In the copy of these records, include no pictures and change nothing else.

* * * *

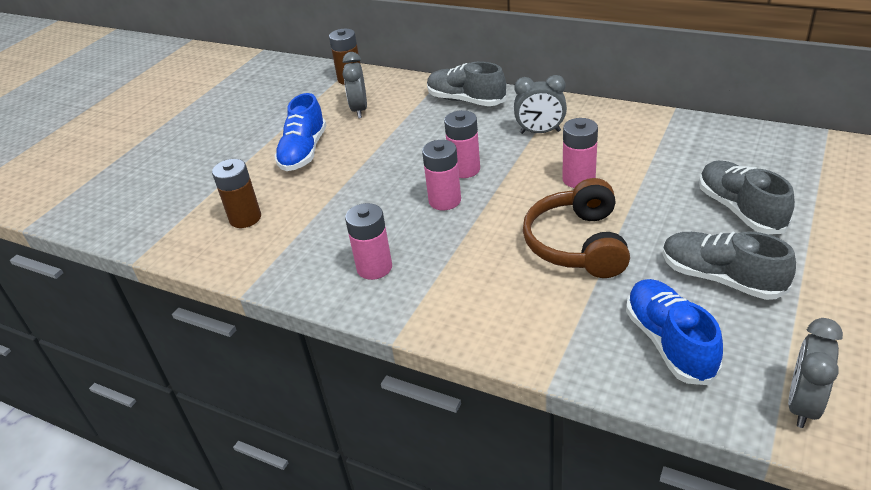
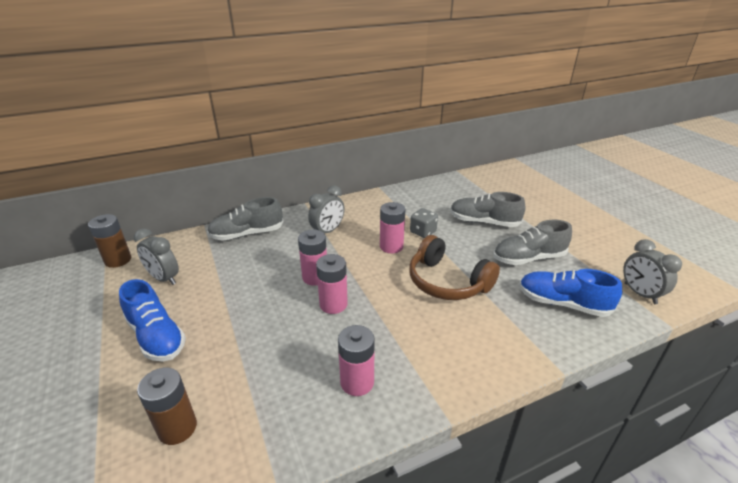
camera: 55 degrees left, 5 degrees down
(640, 182) = (423, 232): none -> grey dice

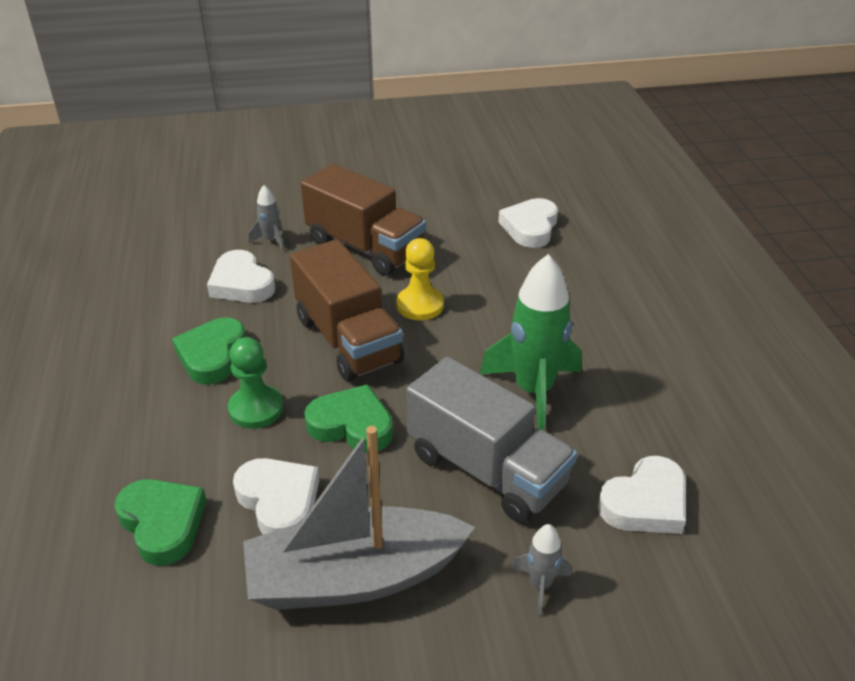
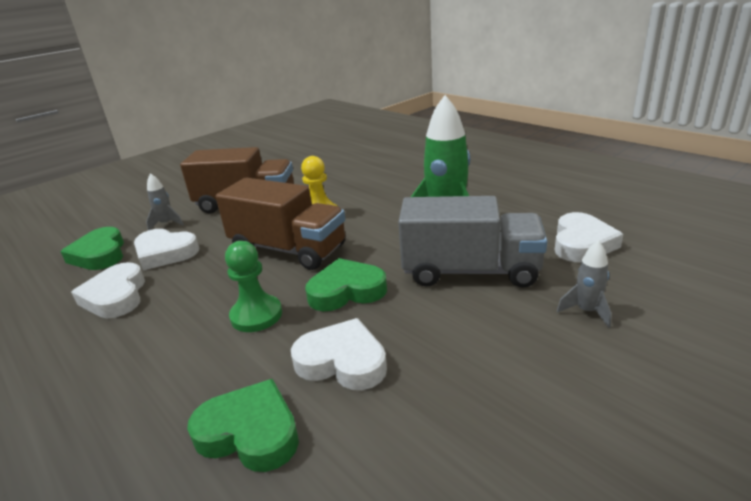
camera: 30 degrees left, 10 degrees down
(212, 355) = (181, 301): green heart -> green heart (100, 254)
(354, 577) = (461, 376): grey boat -> none
(530, 227) = (348, 161): white heart -> white heart (116, 296)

* * * *

Written response:
camera: 55 degrees left, 5 degrees down
(640, 182) = (423, 232): none -> grey dice

camera: 30 degrees left, 10 degrees down
(212, 355) = (181, 301): green heart -> green heart (100, 254)
(354, 577) = (461, 376): grey boat -> none
(530, 227) = (348, 161): white heart -> white heart (116, 296)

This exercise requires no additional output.